- [Task to complete]:
Copy every line of the data below exactly as given, except for the pictures.

---- Raw data

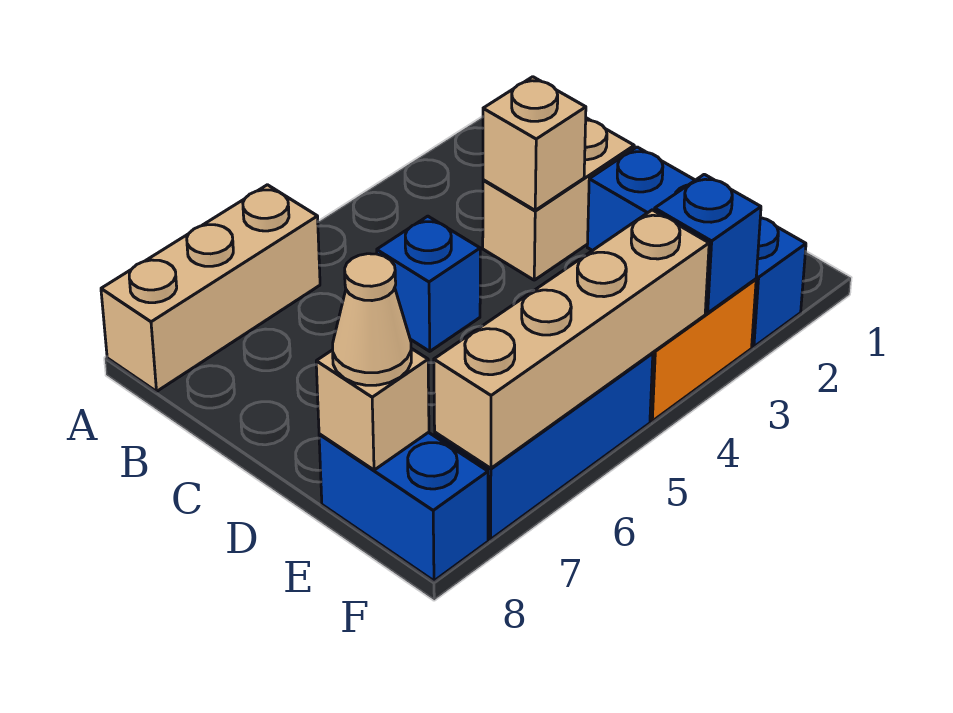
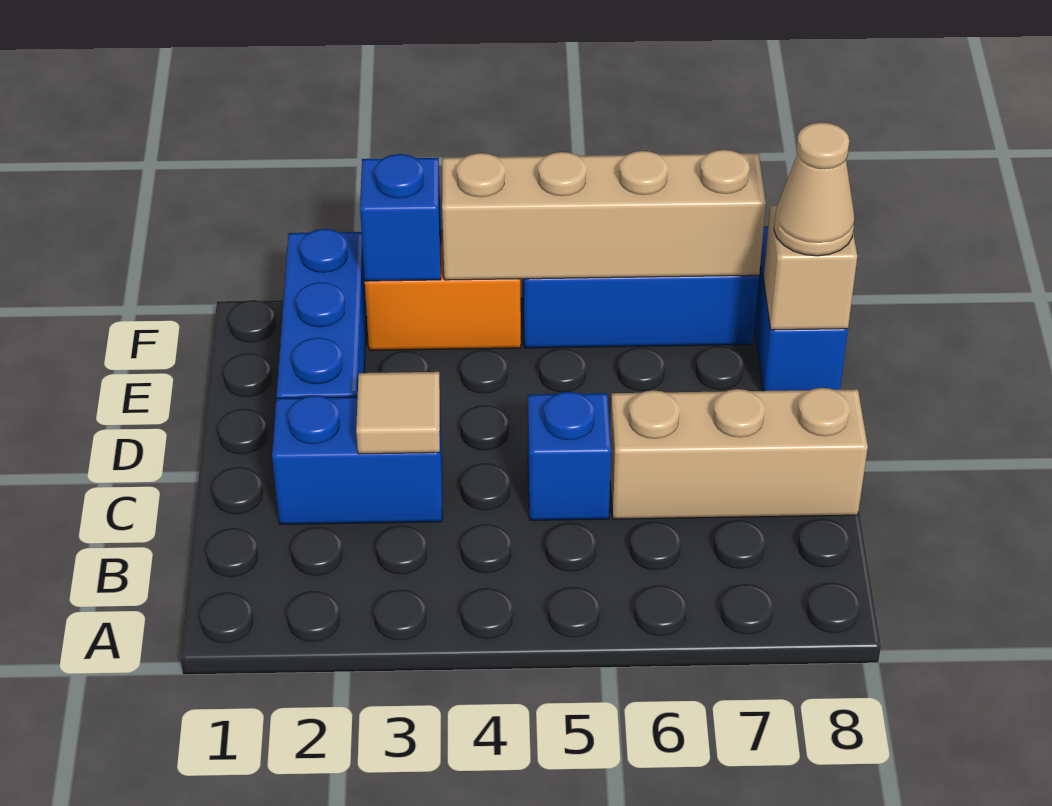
tan brick A6:A8 level 1 -> tan brick C6:C8 level 1
tan brick C2:C3 level 1 -> blue brick C2:C3 level 1
tan brick C3 level 2 -> tan tile C3 level 2

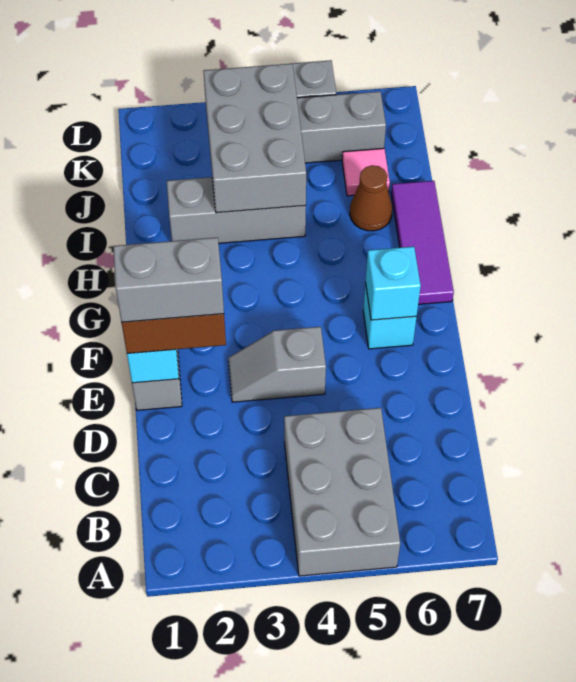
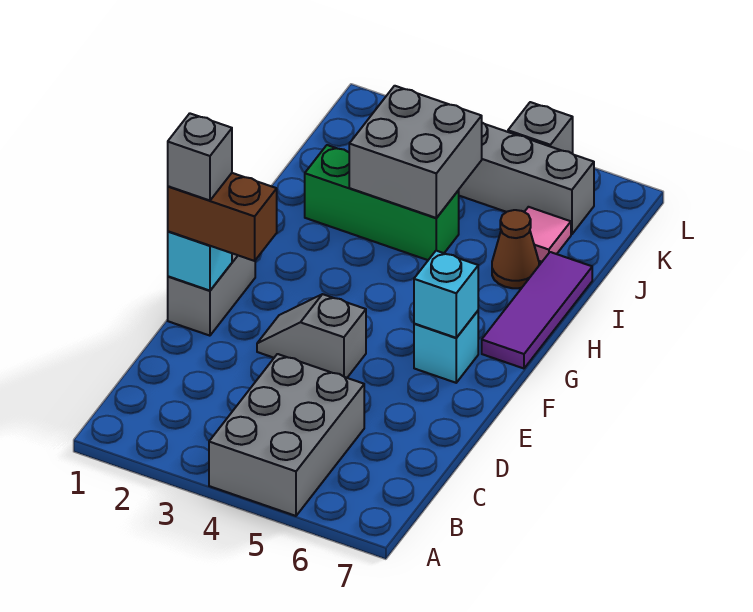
grey brick E1:E2 level 4 -> grey brick E1 level 4
grey brick I2:I4 level 1 -> green brick I2:I4 level 1
grey brick I3:K4 level 2 -> grey brick I3:J4 level 2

--------

- [Answer to the problem]:
tan brick A6:A8 level 1 -> tan brick C6:C8 level 1
tan brick C2:C3 level 1 -> blue brick C2:C3 level 1
tan brick C3 level 2 -> tan tile C3 level 2

grey brick E1:E2 level 4 -> grey brick E1 level 4
grey brick I2:I4 level 1 -> green brick I2:I4 level 1
grey brick I3:K4 level 2 -> grey brick I3:J4 level 2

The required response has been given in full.